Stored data

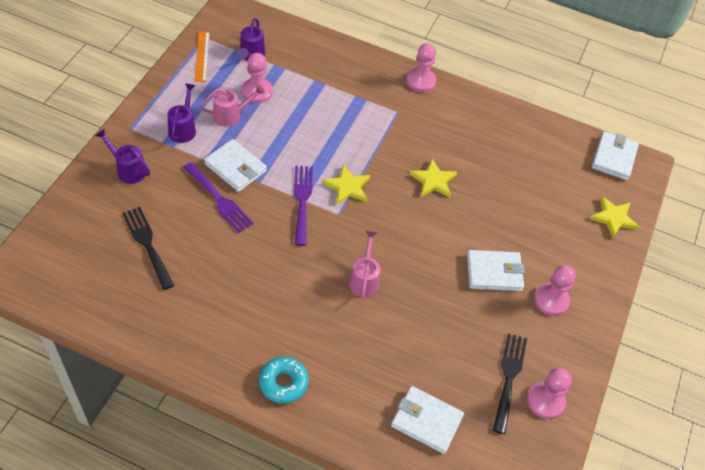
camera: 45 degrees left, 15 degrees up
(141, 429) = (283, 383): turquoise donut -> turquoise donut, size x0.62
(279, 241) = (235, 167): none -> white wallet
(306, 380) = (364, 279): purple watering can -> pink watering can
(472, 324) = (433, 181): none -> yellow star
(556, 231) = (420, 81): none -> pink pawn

ABOUT THIS TASK: The copy must include every record exactly and none of the pictures.

EXERCISE RESULT:
camera: 45 degrees left, 15 degrees up
(141, 429) = (283, 383): turquoise donut -> turquoise donut, size x0.62
(279, 241) = (235, 167): none -> white wallet
(306, 380) = (364, 279): purple watering can -> pink watering can
(472, 324) = (433, 181): none -> yellow star
(556, 231) = (420, 81): none -> pink pawn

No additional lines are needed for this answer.